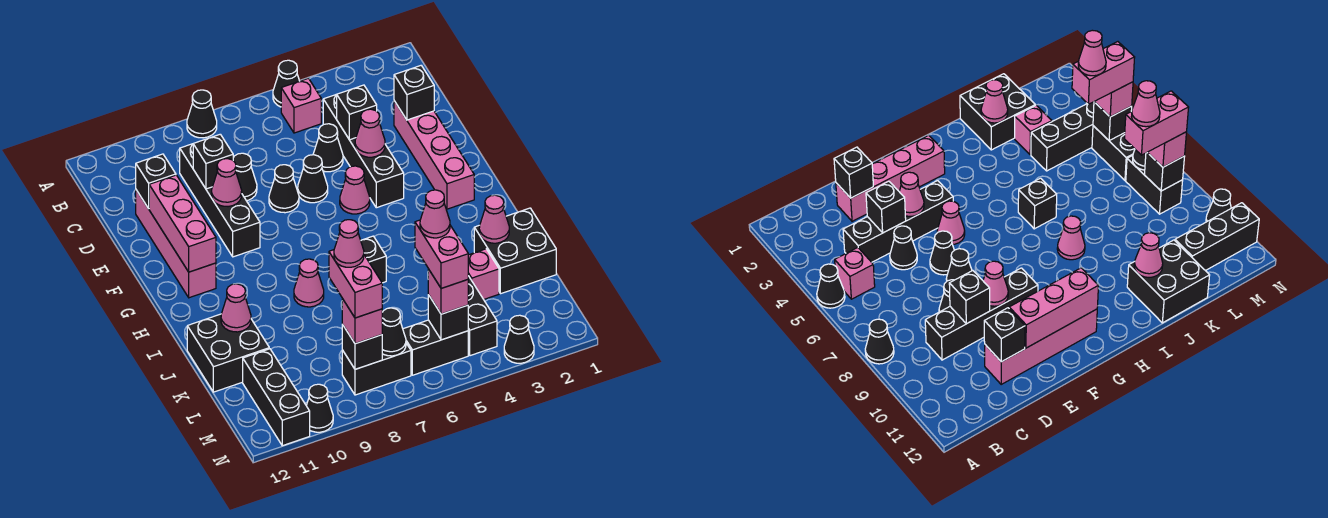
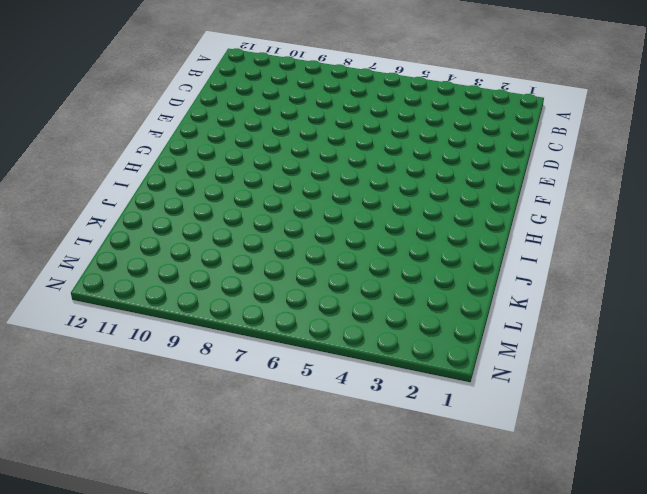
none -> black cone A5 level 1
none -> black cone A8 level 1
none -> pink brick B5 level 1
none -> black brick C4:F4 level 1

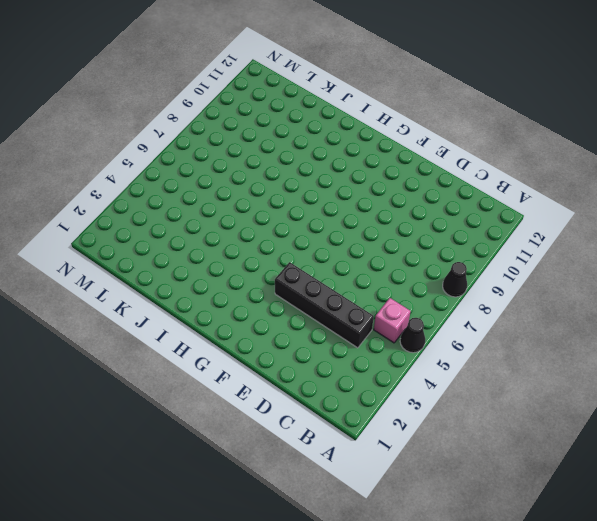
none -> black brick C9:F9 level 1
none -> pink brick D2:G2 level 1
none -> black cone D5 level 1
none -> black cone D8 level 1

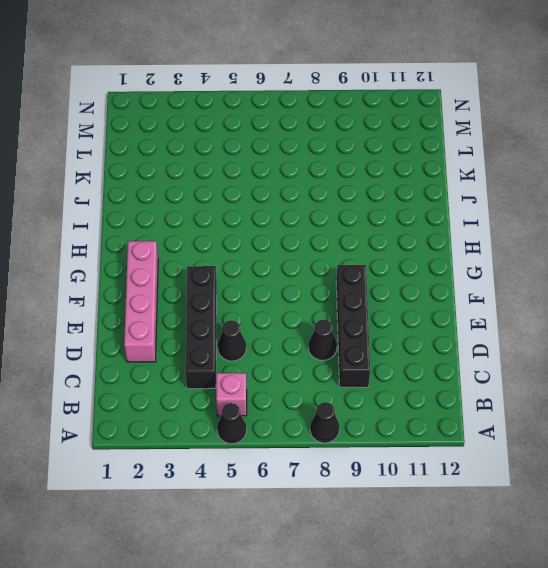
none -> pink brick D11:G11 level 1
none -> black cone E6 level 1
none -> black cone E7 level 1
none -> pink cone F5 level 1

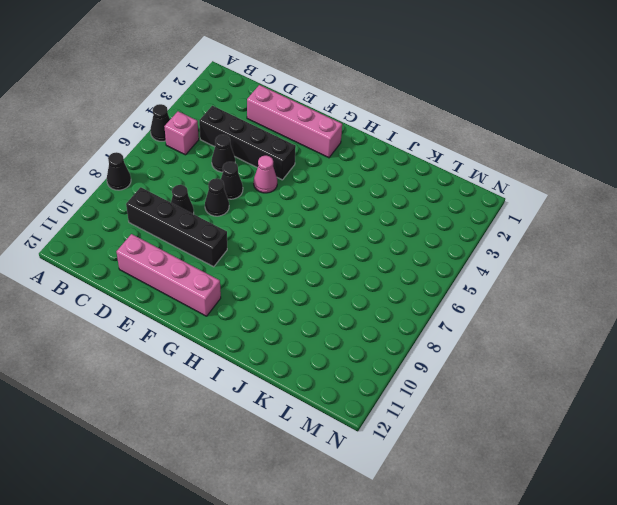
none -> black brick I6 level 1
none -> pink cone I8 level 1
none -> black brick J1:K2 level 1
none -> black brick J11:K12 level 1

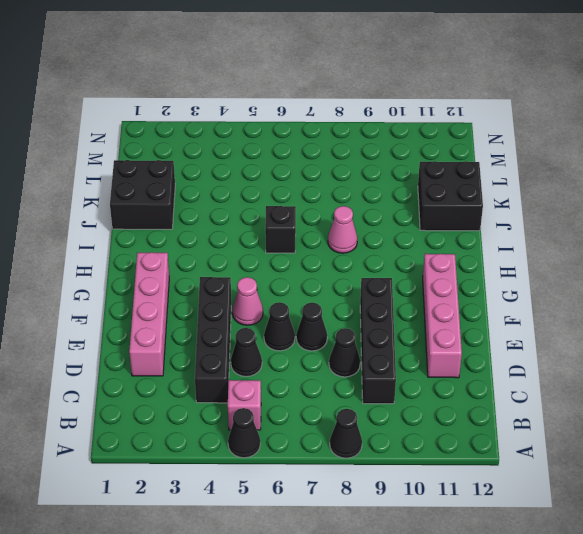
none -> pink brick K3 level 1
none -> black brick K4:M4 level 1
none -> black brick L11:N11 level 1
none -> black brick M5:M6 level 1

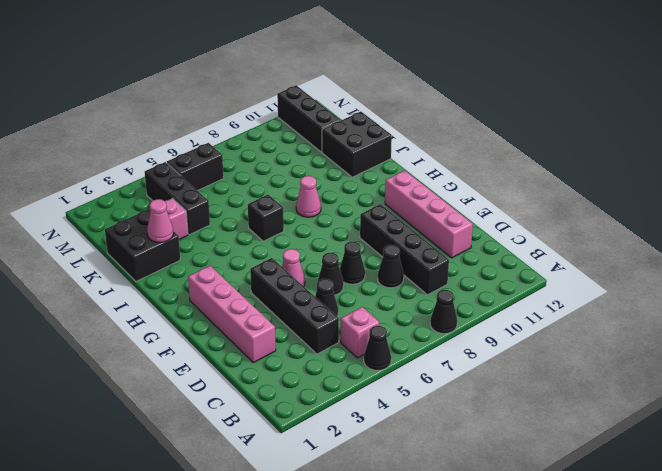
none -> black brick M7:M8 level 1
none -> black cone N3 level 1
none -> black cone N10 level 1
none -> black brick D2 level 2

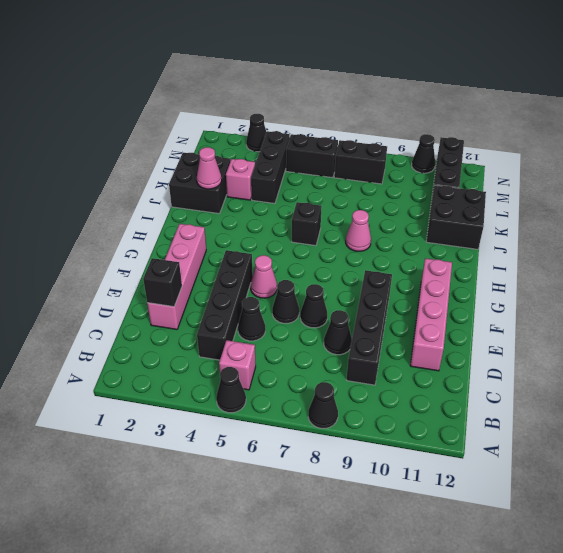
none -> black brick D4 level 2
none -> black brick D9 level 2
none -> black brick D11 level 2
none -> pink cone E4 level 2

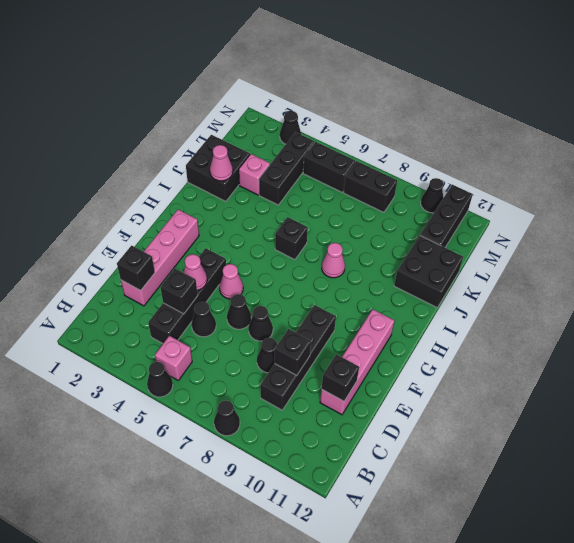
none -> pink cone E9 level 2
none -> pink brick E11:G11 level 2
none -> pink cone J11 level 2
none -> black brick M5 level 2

--------

Copy down each line in the entries that has the word "pink".

▸ FINAL ANSWER:
none -> pink brick B5 level 1
none -> pink brick D2:G2 level 1
none -> pink brick D11:G11 level 1
none -> pink cone F5 level 1
none -> pink cone I8 level 1
none -> pink brick K3 level 1
none -> pink cone E4 level 2
none -> pink cone E9 level 2
none -> pink brick E11:G11 level 2
none -> pink cone J11 level 2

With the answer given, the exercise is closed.